**Source data:**
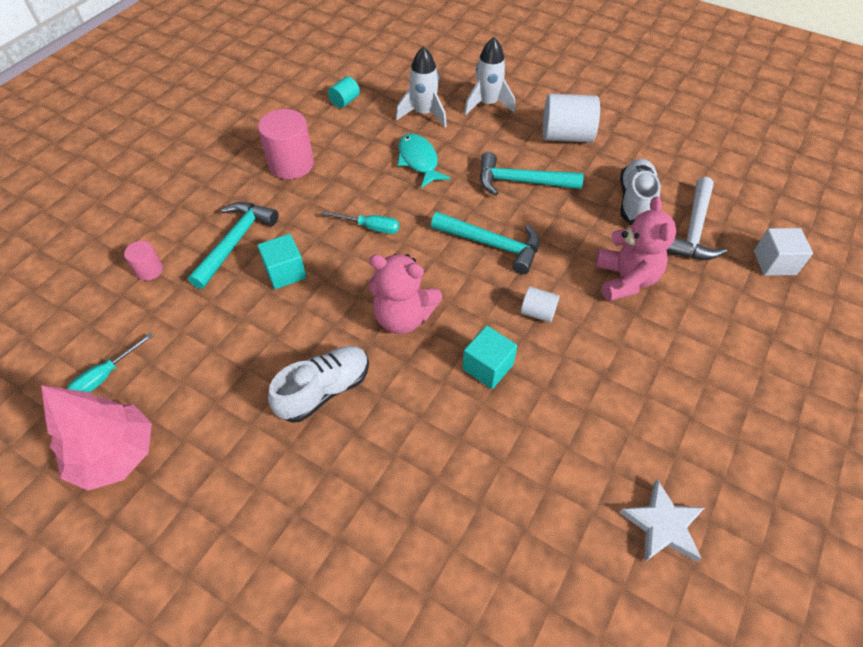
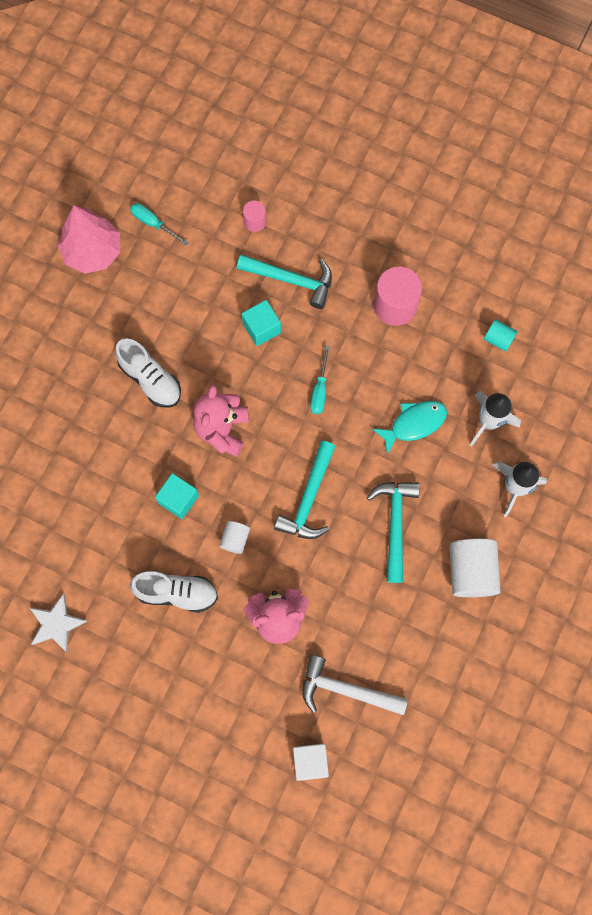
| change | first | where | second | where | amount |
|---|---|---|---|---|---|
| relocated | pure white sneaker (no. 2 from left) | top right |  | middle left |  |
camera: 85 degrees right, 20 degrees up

**Problem to solve:** Drop the pictures and copy the data exactly.

**Answer area:**
| change | first | where | second | where | amount |
|---|---|---|---|---|---|
| relocated | pure white sneaker (no. 2 from left) | top right |  | middle left |  |
camera: 85 degrees right, 20 degrees up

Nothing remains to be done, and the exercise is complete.